§ **Problem details**
Lines in the listing below that include the word "grey" need to be copied.

§ **The records**
▼
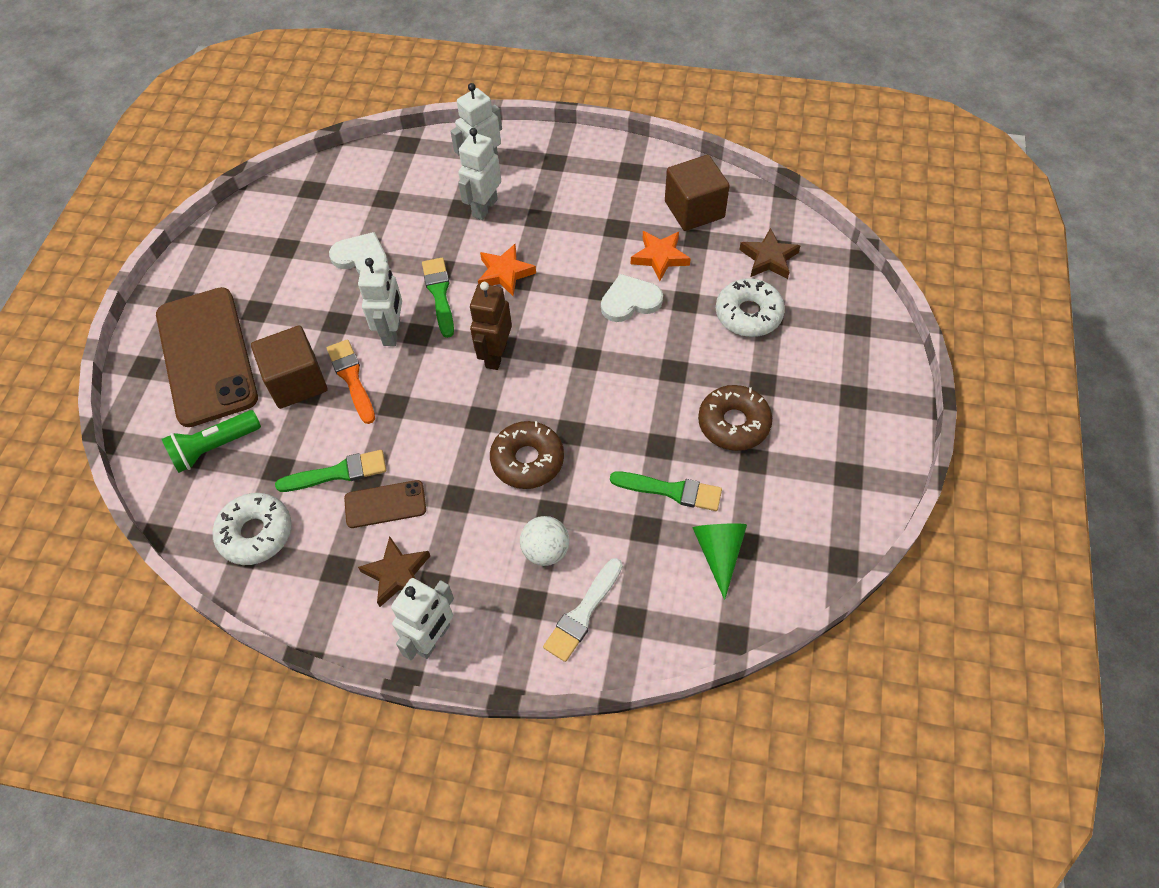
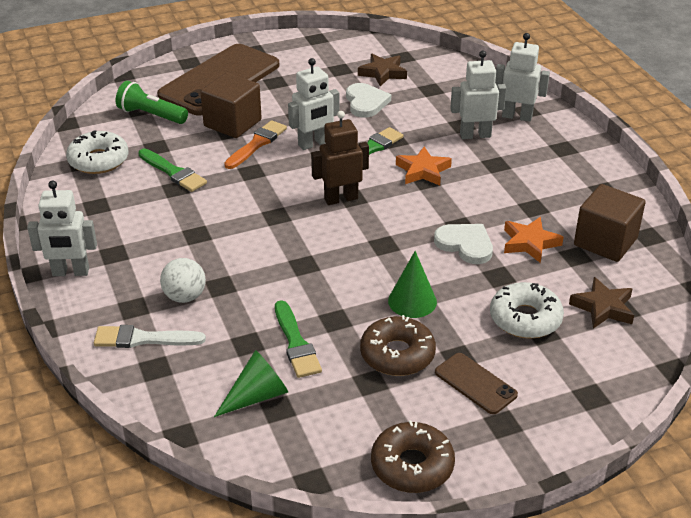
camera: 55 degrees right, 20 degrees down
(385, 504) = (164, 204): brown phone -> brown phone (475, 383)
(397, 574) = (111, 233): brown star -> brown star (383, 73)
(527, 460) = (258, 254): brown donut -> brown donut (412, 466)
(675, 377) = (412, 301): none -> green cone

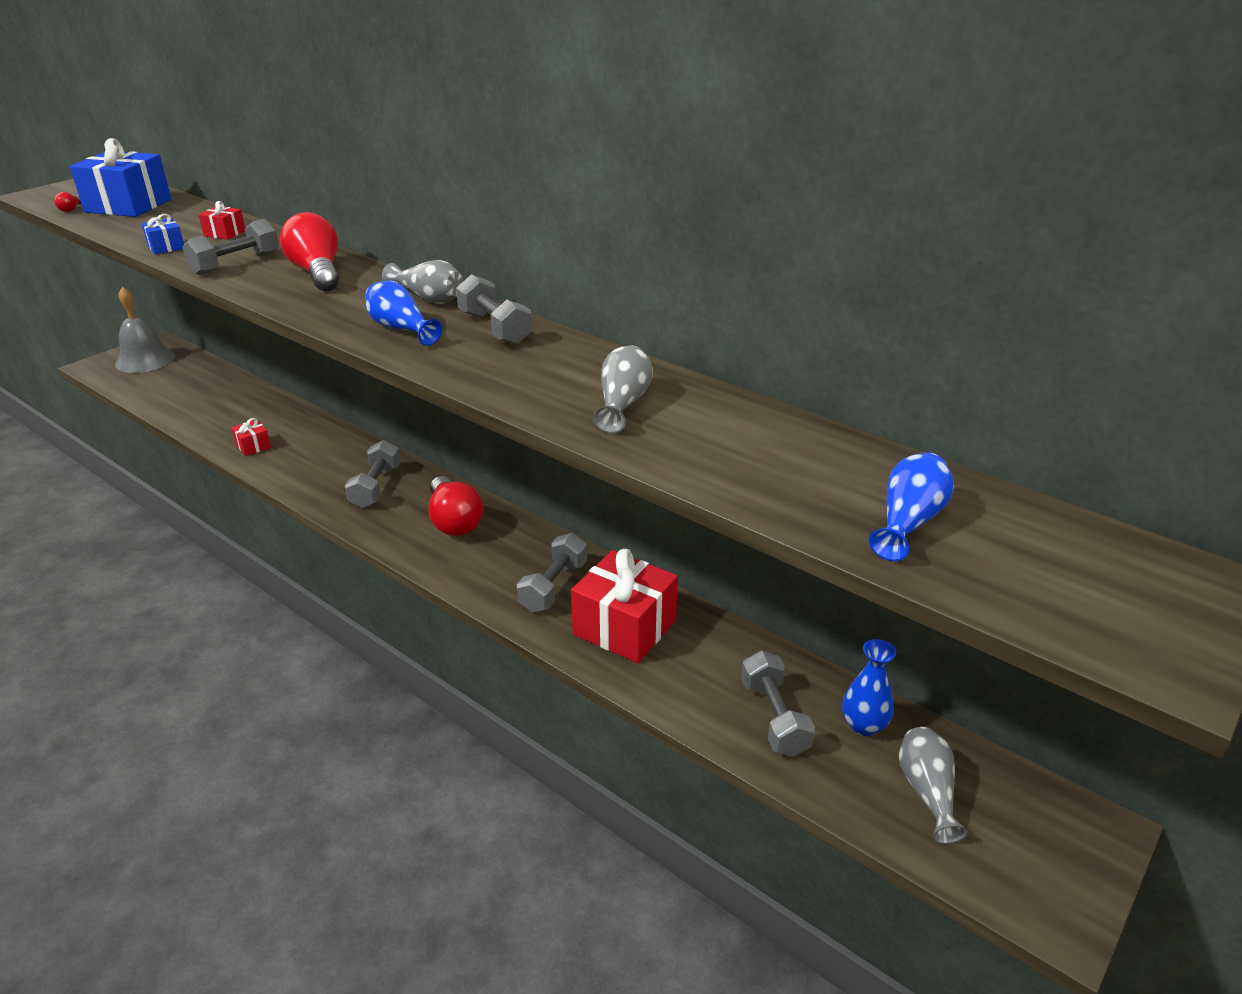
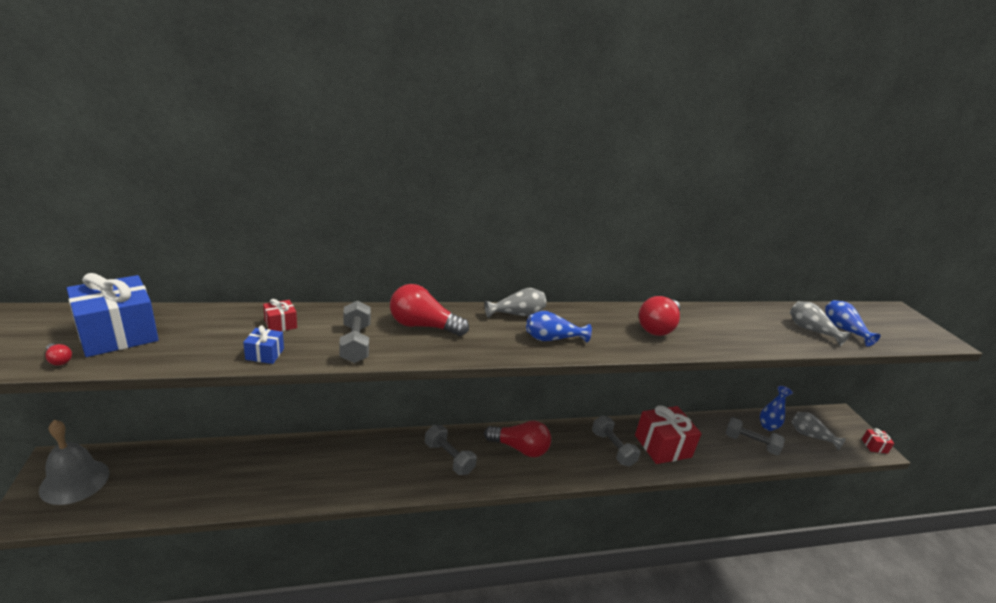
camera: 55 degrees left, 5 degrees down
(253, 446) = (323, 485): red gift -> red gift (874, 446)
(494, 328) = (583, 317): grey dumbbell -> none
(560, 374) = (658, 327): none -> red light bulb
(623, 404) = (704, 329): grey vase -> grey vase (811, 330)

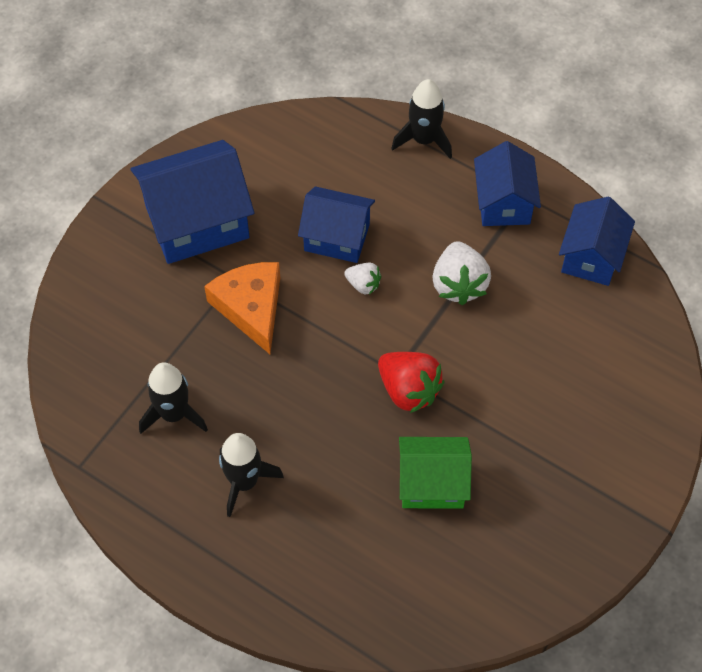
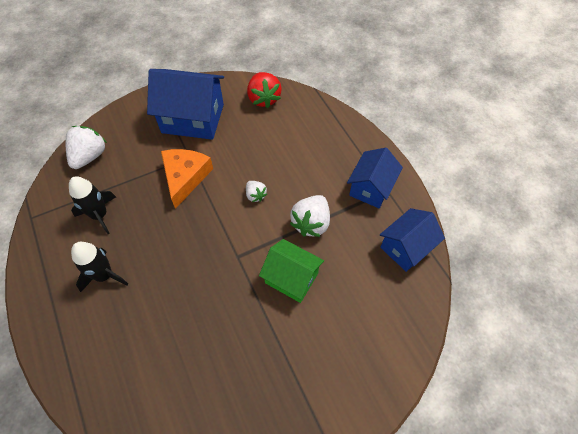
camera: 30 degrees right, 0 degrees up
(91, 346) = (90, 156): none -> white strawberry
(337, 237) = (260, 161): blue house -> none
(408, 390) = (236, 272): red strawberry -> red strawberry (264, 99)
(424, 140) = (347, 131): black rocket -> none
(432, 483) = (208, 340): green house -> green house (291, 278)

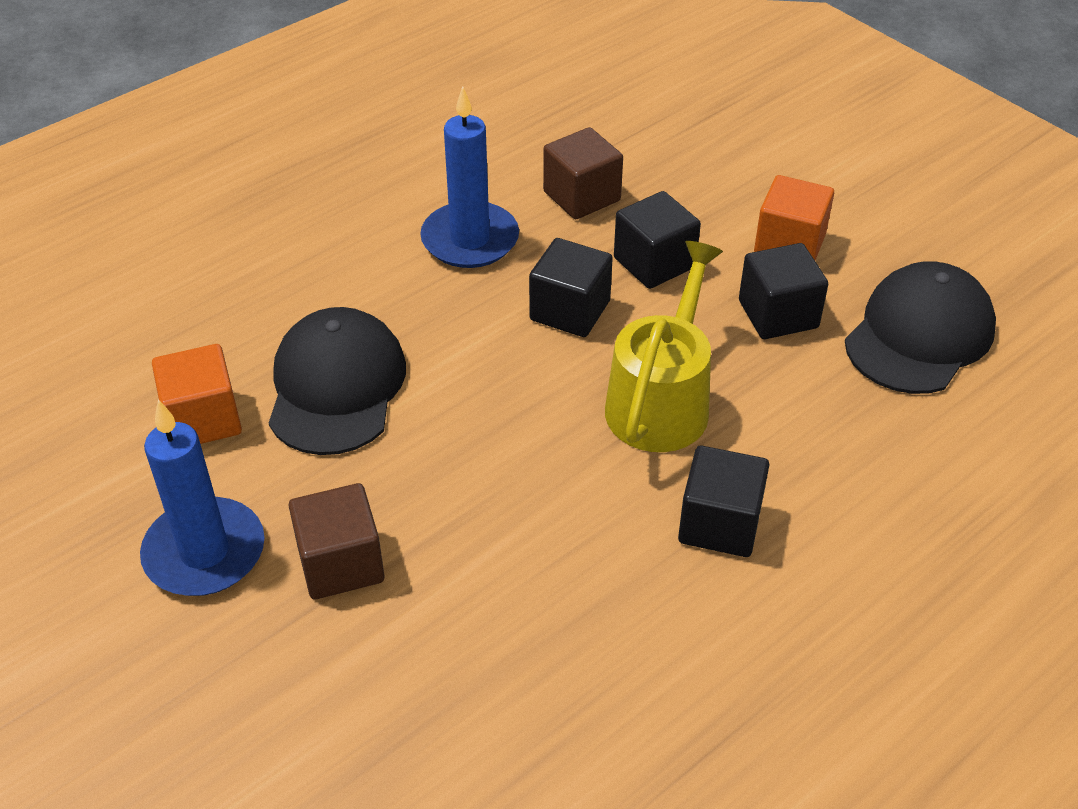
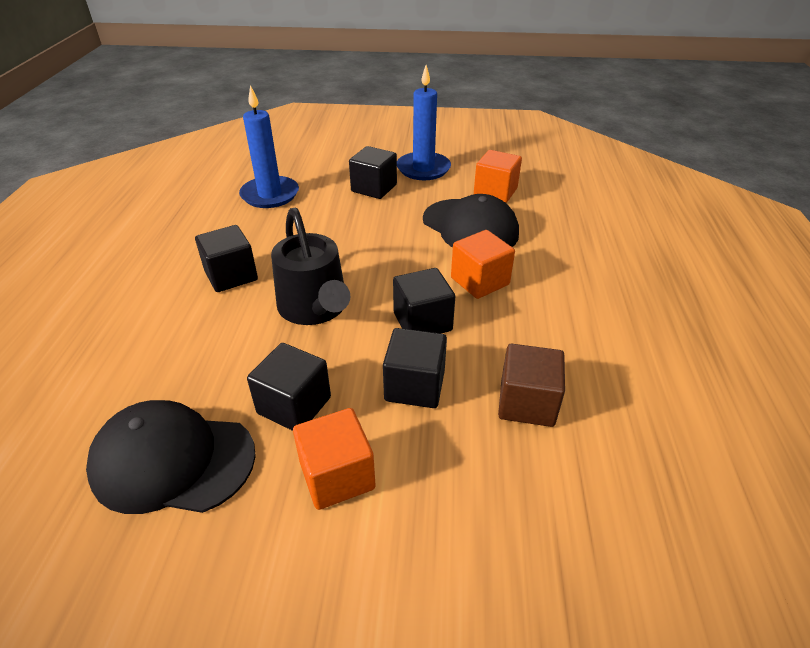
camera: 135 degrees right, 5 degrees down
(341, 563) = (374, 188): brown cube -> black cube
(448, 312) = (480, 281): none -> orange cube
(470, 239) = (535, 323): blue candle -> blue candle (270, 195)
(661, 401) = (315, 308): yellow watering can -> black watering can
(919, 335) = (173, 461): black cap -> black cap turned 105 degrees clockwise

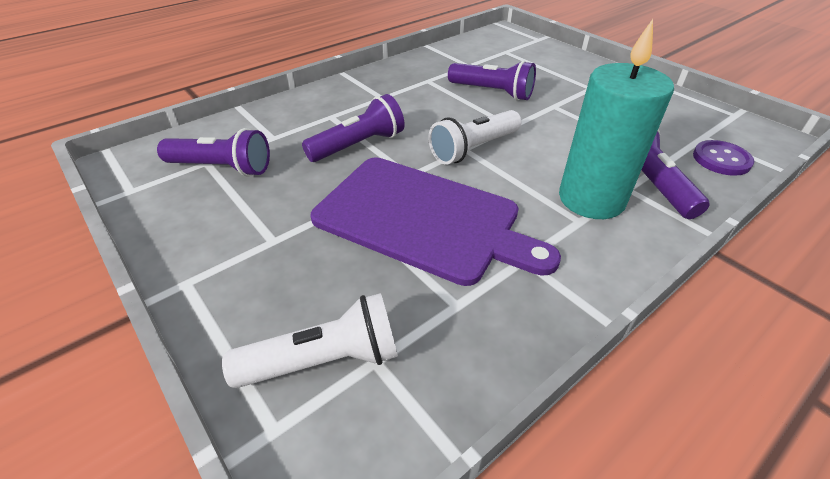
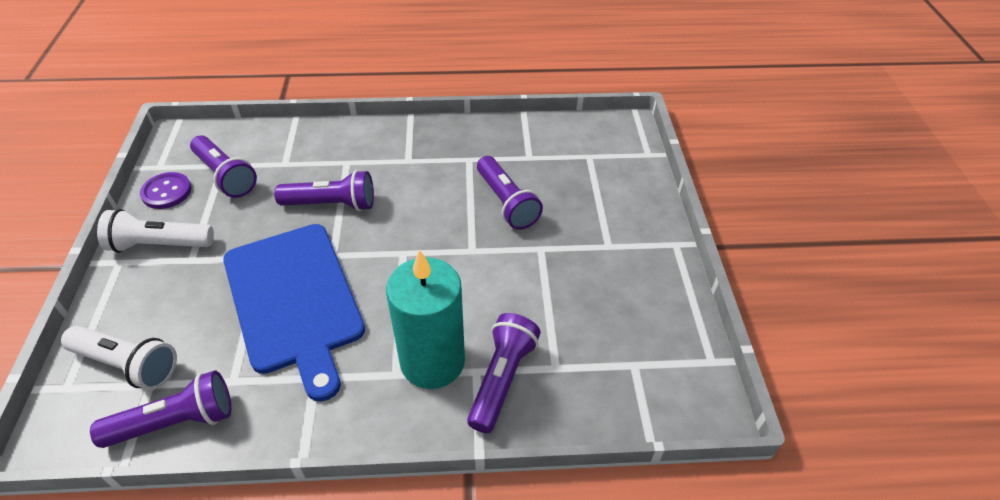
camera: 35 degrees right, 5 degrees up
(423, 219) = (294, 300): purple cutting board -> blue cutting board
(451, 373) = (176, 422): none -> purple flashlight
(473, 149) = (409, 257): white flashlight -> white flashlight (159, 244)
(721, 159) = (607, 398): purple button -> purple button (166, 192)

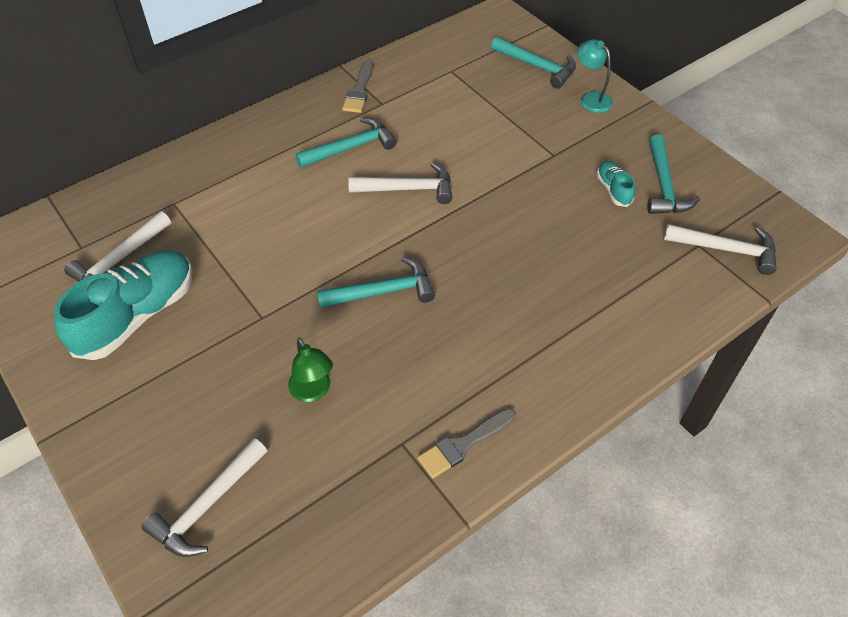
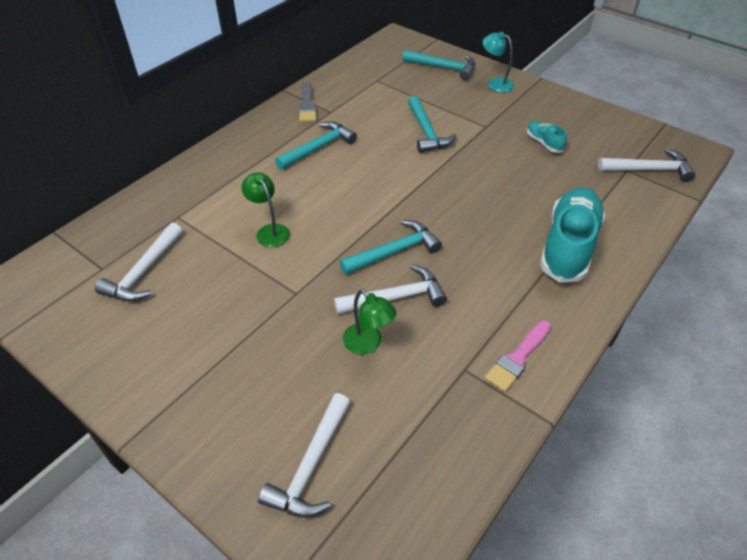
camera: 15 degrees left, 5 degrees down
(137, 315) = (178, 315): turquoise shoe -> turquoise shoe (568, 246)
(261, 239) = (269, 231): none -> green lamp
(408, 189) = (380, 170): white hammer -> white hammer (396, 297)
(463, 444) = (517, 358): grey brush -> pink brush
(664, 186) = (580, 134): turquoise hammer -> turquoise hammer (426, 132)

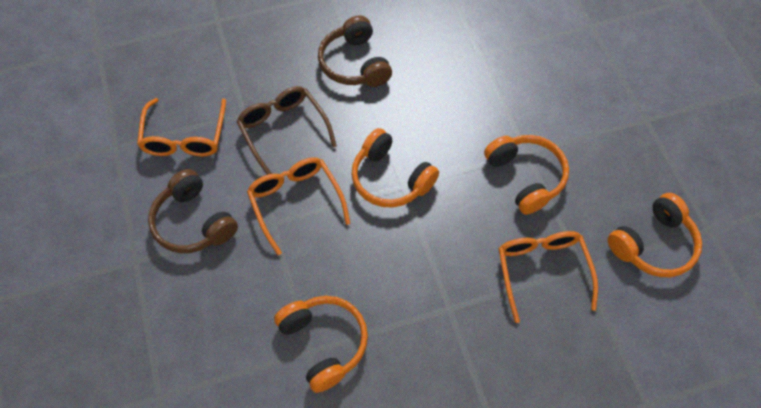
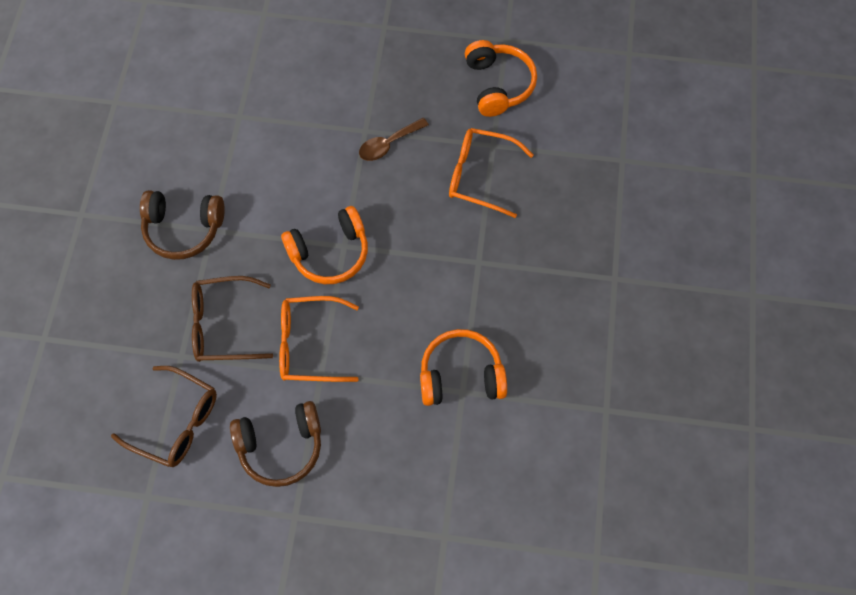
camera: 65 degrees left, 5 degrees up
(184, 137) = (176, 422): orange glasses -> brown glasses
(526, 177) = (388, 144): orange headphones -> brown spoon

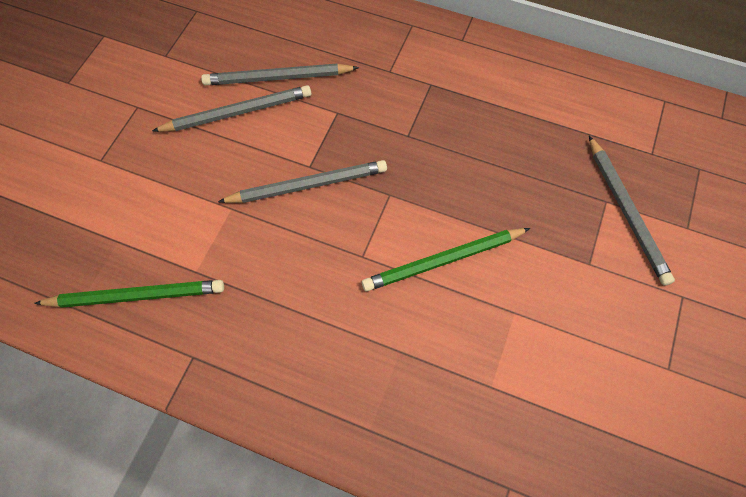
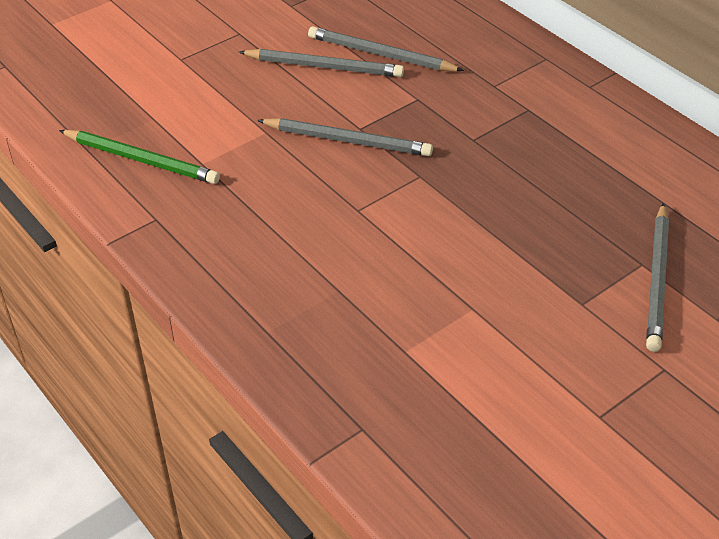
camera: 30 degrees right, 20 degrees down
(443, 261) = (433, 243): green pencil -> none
▲
§ **Solution for this task**
(494, 328) = (583, 317): grey dumbbell -> none
(623, 404) = (704, 329): grey vase -> grey vase (811, 330)
(463, 444) = (517, 358): grey brush -> pink brush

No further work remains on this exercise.